● Exercise goal: The listing must be reproduced in full, exactly as it stands.

● Study material:

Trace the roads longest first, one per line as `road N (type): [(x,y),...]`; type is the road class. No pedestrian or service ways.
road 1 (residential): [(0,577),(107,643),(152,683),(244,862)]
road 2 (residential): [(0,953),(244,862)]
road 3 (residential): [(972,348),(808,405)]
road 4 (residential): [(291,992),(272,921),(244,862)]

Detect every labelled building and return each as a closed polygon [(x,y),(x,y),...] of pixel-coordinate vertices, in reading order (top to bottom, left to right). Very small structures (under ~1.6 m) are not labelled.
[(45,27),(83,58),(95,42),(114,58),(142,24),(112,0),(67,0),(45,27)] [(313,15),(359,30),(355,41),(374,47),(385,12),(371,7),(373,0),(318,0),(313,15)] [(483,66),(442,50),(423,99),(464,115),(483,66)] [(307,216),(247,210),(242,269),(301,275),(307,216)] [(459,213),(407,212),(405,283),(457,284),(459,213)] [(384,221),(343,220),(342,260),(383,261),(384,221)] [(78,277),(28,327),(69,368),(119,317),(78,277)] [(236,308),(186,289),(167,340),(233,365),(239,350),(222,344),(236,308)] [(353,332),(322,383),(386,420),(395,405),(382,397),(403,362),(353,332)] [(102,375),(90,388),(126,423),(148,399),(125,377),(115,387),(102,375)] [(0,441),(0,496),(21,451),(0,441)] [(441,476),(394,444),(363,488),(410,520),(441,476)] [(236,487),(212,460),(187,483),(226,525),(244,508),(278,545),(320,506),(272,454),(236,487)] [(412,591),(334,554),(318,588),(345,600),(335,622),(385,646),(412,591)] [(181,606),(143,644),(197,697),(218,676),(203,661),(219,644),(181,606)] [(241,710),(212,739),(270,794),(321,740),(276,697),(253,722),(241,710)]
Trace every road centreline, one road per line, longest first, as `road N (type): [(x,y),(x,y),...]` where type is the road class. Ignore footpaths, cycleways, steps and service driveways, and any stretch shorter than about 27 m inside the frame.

● Answer space:
Trace the roads longest first, one per line as `road N (type): [(x,y),...]`; type is the road class. No pedestrian or service ways.
road 1 (residential): [(0,577),(107,643),(152,683),(244,862)]
road 2 (residential): [(0,953),(244,862)]
road 3 (residential): [(972,348),(808,405)]
road 4 (residential): [(291,992),(272,921),(244,862)]

Detect every labelled building and return each as a closed polygon [(x,y),(x,y),...] of pixel-coordinate vertices, in reading order (top to bottom, left to right). Very small structures (under ~1.6 m) are not labelled.
[(45,27),(83,58),(95,42),(114,58),(142,24),(112,0),(67,0),(45,27)] [(313,15),(359,30),(355,41),(374,47),(385,12),(371,7),(373,0),(318,0),(313,15)] [(483,66),(442,50),(423,99),(464,115),(483,66)] [(307,216),(247,210),(242,269),(301,275),(307,216)] [(459,213),(407,212),(405,283),(457,284),(459,213)] [(384,221),(343,220),(342,260),(383,261),(384,221)] [(78,277),(28,327),(69,368),(119,317),(78,277)] [(236,308),(186,289),(167,340),(233,365),(239,350),(222,344),(236,308)] [(353,332),(322,383),(386,420),(395,405),(382,397),(403,362),(353,332)] [(102,375),(90,388),(126,423),(148,399),(125,377),(115,387),(102,375)] [(0,441),(0,496),(21,451),(0,441)] [(441,476),(394,444),(363,488),(410,520),(441,476)] [(236,487),(212,460),(187,483),(226,525),(244,508),(278,545),(320,506),(272,454),(236,487)] [(412,591),(334,554),(318,588),(345,600),(335,622),(385,646),(412,591)] [(181,606),(143,644),(197,697),(218,676),(203,661),(219,644),(181,606)] [(241,710),(212,739),(270,794),(321,740),(276,697),(253,722),(241,710)]
Trace every road centreline, one road per line, longest first, as `road N (type): [(x,y),(x,y),...]` where type is the road class. Ignore footpaths, cycleways, steps and service driveways, and any stretch shorter than about 27 m inside the frame.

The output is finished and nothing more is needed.